> [PROBLEM DESCRIPTION]:
Repeat the records exactly. Every line must match.

Collected data:
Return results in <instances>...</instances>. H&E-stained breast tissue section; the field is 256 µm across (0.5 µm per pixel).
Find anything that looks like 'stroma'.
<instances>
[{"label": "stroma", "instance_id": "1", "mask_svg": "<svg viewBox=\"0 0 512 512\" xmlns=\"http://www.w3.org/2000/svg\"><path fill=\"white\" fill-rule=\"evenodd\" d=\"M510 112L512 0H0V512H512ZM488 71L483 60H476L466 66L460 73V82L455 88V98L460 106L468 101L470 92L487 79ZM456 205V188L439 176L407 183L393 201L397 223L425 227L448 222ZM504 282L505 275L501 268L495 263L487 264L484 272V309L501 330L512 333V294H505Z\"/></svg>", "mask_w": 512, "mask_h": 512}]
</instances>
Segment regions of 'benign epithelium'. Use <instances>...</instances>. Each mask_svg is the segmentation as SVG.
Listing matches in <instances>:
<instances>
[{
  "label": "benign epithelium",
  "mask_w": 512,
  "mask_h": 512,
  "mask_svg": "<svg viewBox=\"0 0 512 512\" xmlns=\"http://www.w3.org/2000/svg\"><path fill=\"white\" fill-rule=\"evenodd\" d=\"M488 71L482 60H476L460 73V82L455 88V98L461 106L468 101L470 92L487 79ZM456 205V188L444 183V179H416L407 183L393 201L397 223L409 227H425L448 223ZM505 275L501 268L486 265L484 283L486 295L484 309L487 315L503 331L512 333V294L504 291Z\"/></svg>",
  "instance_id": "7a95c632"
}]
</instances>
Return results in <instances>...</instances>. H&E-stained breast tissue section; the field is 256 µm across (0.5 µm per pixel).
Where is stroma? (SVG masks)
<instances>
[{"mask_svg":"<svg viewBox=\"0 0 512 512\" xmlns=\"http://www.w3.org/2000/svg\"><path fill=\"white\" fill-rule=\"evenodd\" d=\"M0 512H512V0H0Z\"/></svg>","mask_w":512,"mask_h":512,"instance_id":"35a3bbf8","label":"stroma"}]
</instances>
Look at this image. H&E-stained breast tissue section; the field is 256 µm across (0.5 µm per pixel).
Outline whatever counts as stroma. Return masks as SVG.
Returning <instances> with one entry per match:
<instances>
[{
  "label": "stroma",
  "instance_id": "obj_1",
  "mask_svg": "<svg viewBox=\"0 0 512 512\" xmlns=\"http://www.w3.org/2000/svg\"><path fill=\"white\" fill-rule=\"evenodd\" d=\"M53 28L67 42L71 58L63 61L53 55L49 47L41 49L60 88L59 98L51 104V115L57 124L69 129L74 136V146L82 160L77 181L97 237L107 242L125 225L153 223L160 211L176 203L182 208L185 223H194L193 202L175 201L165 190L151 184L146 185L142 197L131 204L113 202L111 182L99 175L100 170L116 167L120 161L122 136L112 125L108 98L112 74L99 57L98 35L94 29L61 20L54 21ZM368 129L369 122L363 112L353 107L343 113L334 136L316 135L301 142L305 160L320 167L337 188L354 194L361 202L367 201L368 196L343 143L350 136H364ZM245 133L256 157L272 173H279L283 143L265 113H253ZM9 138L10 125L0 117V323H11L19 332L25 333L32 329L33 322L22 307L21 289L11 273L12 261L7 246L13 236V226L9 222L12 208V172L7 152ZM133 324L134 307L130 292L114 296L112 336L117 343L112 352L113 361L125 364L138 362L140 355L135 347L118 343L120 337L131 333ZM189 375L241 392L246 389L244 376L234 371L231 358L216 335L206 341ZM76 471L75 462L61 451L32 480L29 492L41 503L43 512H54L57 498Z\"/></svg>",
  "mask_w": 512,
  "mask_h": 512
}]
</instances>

> [SOLUTION]:
Return results in <instances>...</instances>. H&E-stained breast tissue section; the field is 256 µm across (0.5 µm per pixel).
Find anything that looks like 'stroma'.
<instances>
[{"label": "stroma", "instance_id": "1", "mask_svg": "<svg viewBox=\"0 0 512 512\" xmlns=\"http://www.w3.org/2000/svg\"><path fill=\"white\" fill-rule=\"evenodd\" d=\"M510 112L512 0H0V512H512ZM488 71L483 60H476L466 66L460 73V82L455 88V98L460 106L468 101L470 92L487 79ZM456 205V188L439 176L407 183L393 201L397 223L425 227L448 222ZM504 282L505 275L501 268L495 263L487 264L484 272V309L501 330L512 333V294H505Z\"/></svg>", "mask_w": 512, "mask_h": 512}]
</instances>
Segment regions of 'benign epithelium'. Use <instances>...</instances>. Each mask_svg is the segmentation as SVG.
Listing matches in <instances>:
<instances>
[{
  "label": "benign epithelium",
  "mask_w": 512,
  "mask_h": 512,
  "mask_svg": "<svg viewBox=\"0 0 512 512\" xmlns=\"http://www.w3.org/2000/svg\"><path fill=\"white\" fill-rule=\"evenodd\" d=\"M488 71L482 60H476L460 73V82L455 88V98L461 106L468 101L470 92L487 79ZM456 205V188L444 183V179H416L407 183L393 201L397 223L409 227H425L448 223ZM505 275L501 268L486 265L484 283L486 295L484 309L487 315L503 331L512 333V294L504 291Z\"/></svg>",
  "instance_id": "7a95c632"
}]
</instances>
Return results in <instances>...</instances>. H&E-stained breast tissue section; the field is 256 µm across (0.5 µm per pixel).
Where is stroma? (SVG masks)
<instances>
[{"mask_svg":"<svg viewBox=\"0 0 512 512\" xmlns=\"http://www.w3.org/2000/svg\"><path fill=\"white\" fill-rule=\"evenodd\" d=\"M0 512H512V0H0Z\"/></svg>","mask_w":512,"mask_h":512,"instance_id":"35a3bbf8","label":"stroma"}]
</instances>
Look at this image. H&E-stained breast tissue section; the field is 256 µm across (0.5 µm per pixel).
Outline whatever counts as stroma. Return masks as SVG.
Returning <instances> with one entry per match:
<instances>
[{
  "label": "stroma",
  "instance_id": "obj_1",
  "mask_svg": "<svg viewBox=\"0 0 512 512\" xmlns=\"http://www.w3.org/2000/svg\"><path fill=\"white\" fill-rule=\"evenodd\" d=\"M53 28L67 42L71 58L63 61L53 55L49 47L41 49L60 88L59 98L51 104V115L57 124L69 129L74 136V146L82 160L77 181L97 237L107 242L125 225L153 223L160 211L176 203L182 208L185 223H194L193 202L175 201L165 190L151 184L146 185L142 197L131 204L113 202L111 182L99 175L100 170L116 167L120 161L122 136L112 125L108 98L112 74L99 57L98 35L94 29L61 20L54 21ZM368 129L369 122L363 112L353 107L343 113L334 136L316 135L301 142L305 160L320 167L337 188L354 194L361 202L367 201L368 196L343 143L350 136H364ZM245 133L256 157L272 173H279L283 143L265 113H253ZM9 138L10 125L0 117V323H11L19 332L25 333L32 329L33 322L22 307L21 289L11 273L12 261L7 246L13 236V226L9 222L12 208V172L7 152ZM133 324L134 307L130 292L114 296L112 336L117 343L112 352L113 361L125 364L138 362L140 355L135 347L118 343L120 337L131 333ZM189 375L241 392L246 389L244 376L234 371L231 358L216 335L206 341ZM76 471L75 462L61 451L32 480L29 492L41 503L43 512H54L57 498Z\"/></svg>",
  "mask_w": 512,
  "mask_h": 512
}]
</instances>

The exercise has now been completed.